§ What is being asked: Use the entries below and reproduce exactly the lines from the one containing "HALL1: KY-003 -> A3144" down to the one containing "RFID2 pin SS: 6 -> SCK", both of them included.

Itemized modification records:
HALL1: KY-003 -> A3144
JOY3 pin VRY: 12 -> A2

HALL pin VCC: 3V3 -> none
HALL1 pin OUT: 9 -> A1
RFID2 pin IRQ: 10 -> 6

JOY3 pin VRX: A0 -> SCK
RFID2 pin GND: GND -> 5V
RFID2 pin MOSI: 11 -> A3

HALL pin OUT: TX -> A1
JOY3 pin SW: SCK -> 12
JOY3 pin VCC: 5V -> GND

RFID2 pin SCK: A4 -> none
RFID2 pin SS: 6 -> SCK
* * *
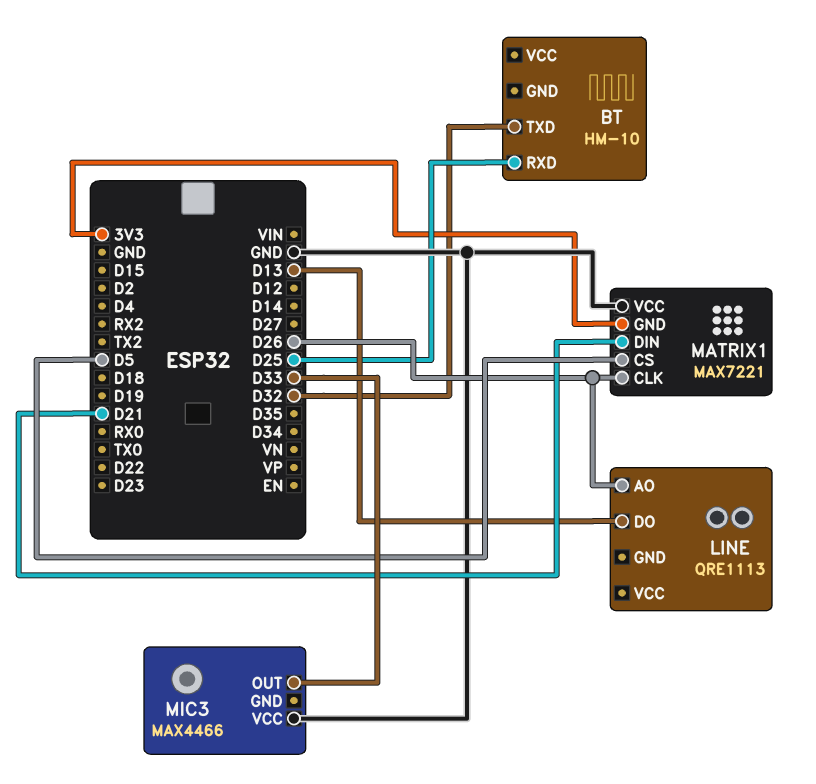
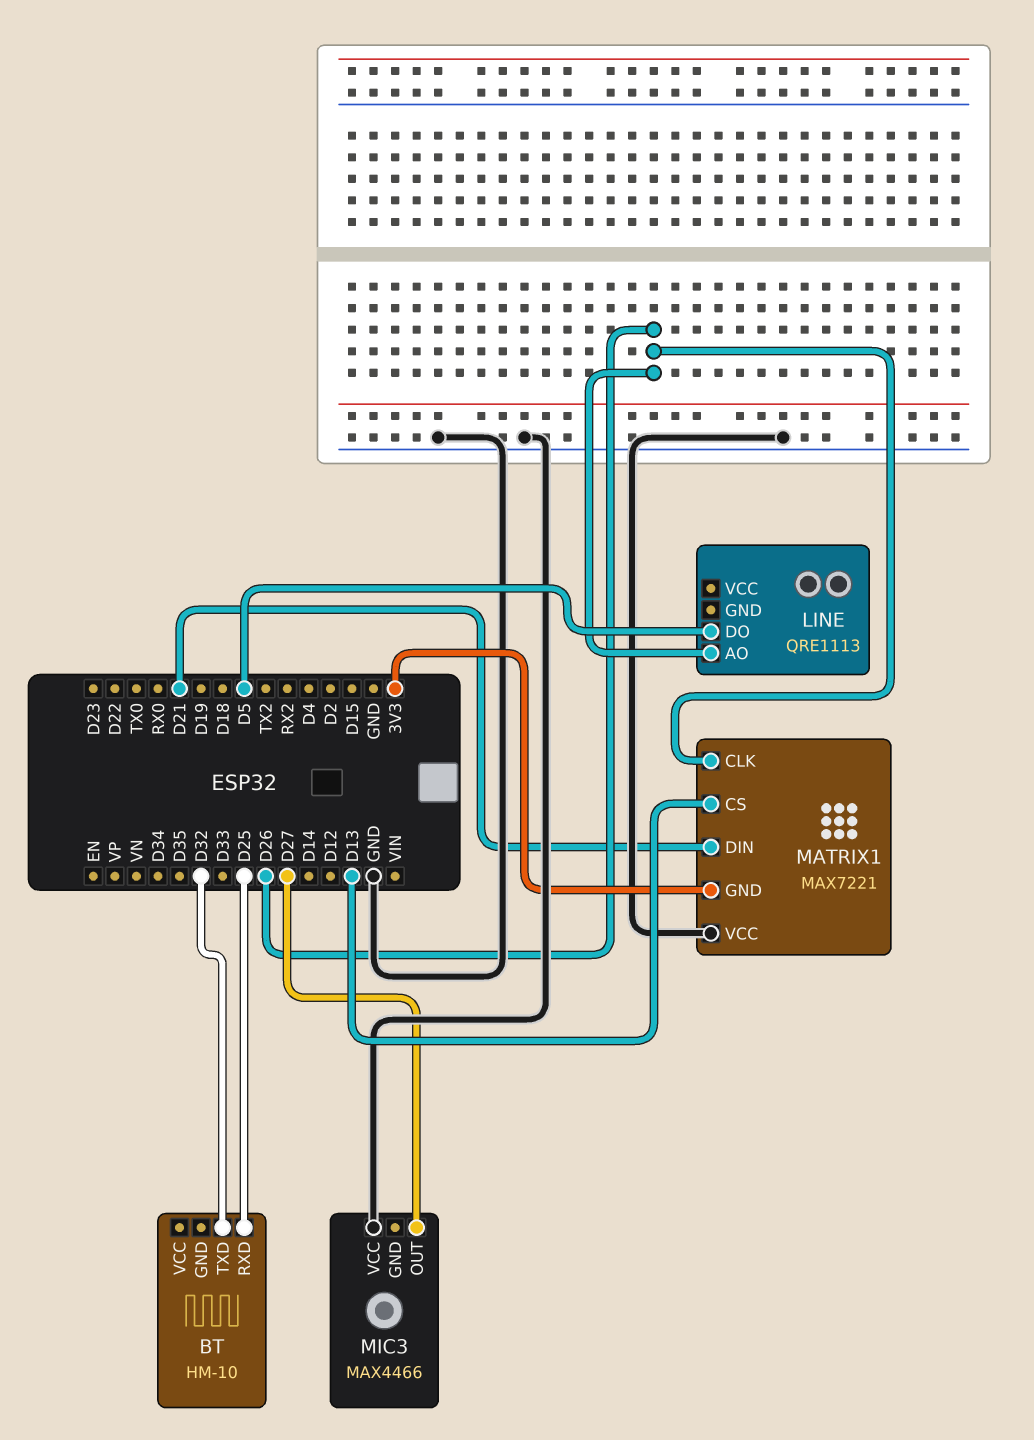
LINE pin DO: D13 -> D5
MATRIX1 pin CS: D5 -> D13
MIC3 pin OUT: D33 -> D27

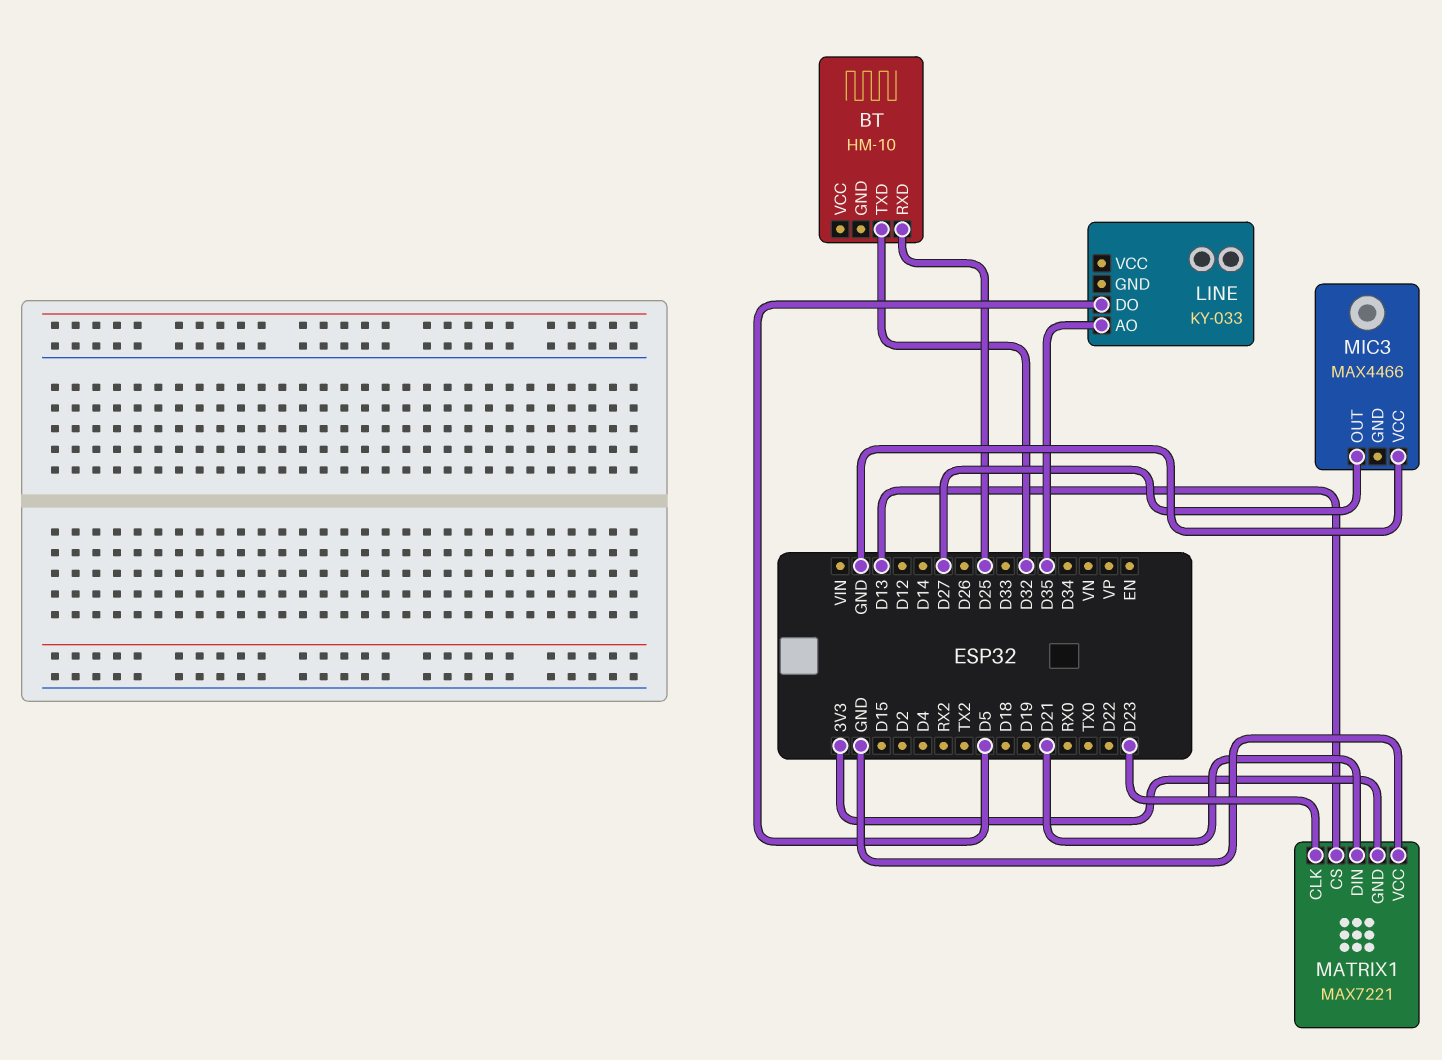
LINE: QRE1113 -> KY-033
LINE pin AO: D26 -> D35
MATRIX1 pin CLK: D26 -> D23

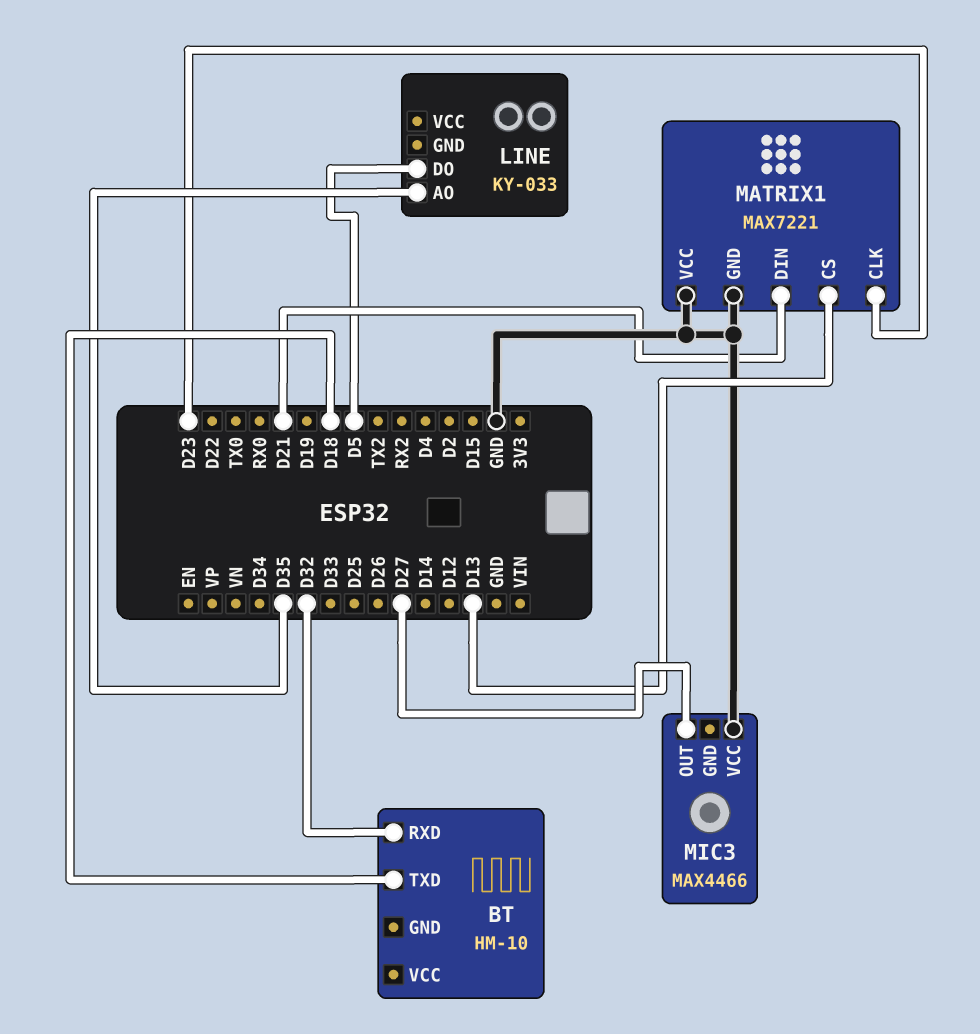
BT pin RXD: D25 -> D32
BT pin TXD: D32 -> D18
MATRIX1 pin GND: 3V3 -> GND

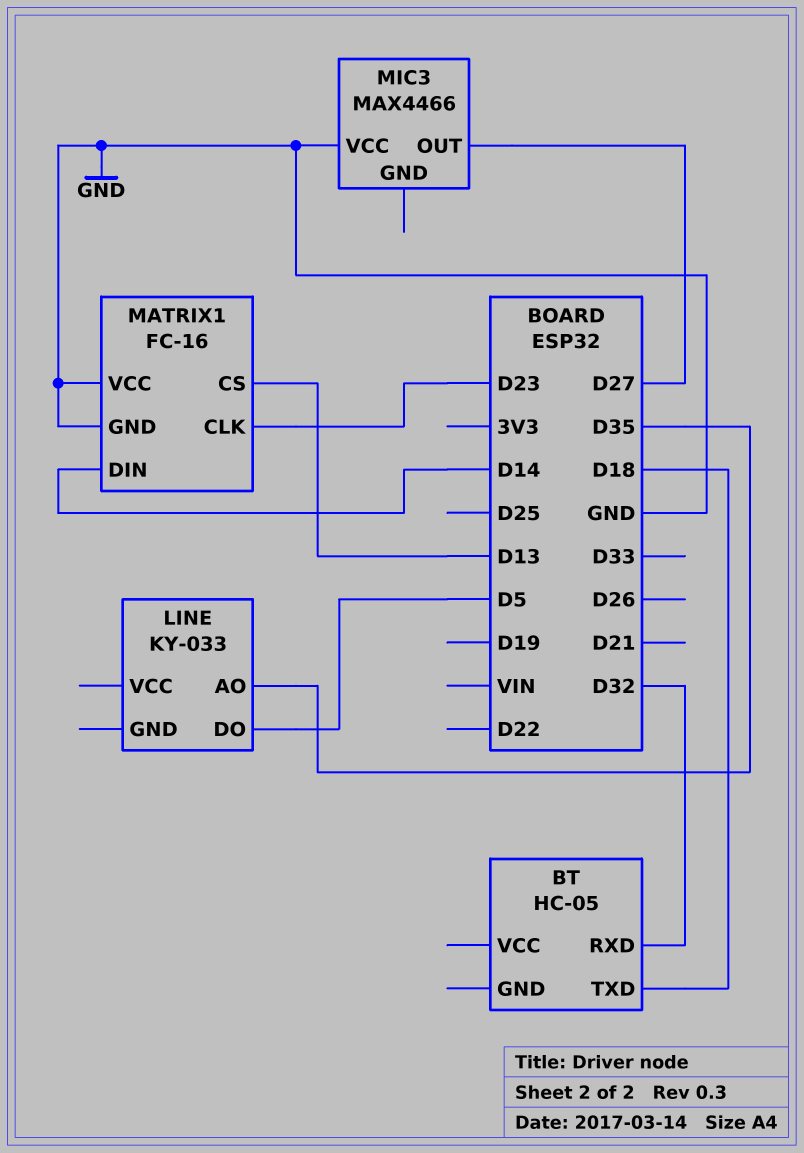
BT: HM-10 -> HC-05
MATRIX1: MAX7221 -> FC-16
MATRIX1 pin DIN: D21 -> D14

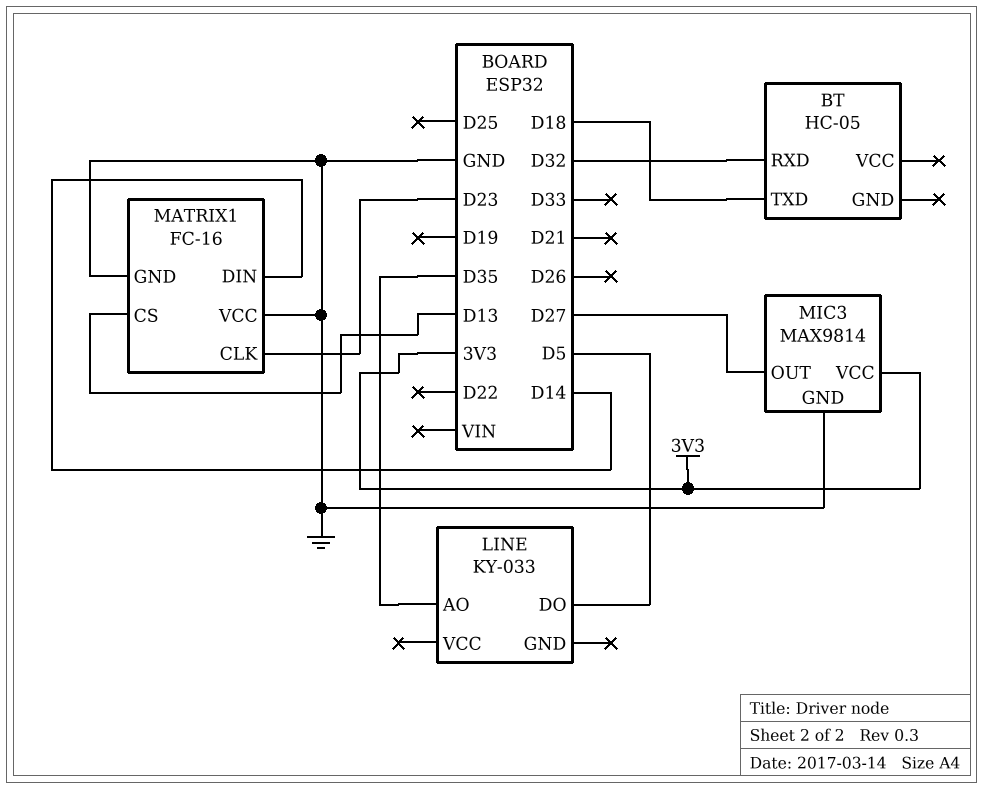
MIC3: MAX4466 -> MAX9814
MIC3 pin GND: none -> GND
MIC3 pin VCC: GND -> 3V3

§ Response area:
HALL1: KY-003 -> A3144
JOY3 pin VRY: 12 -> A2

HALL pin VCC: 3V3 -> none
HALL1 pin OUT: 9 -> A1
RFID2 pin IRQ: 10 -> 6

JOY3 pin VRX: A0 -> SCK
RFID2 pin GND: GND -> 5V
RFID2 pin MOSI: 11 -> A3

HALL pin OUT: TX -> A1
JOY3 pin SW: SCK -> 12
JOY3 pin VCC: 5V -> GND

RFID2 pin SCK: A4 -> none
RFID2 pin SS: 6 -> SCK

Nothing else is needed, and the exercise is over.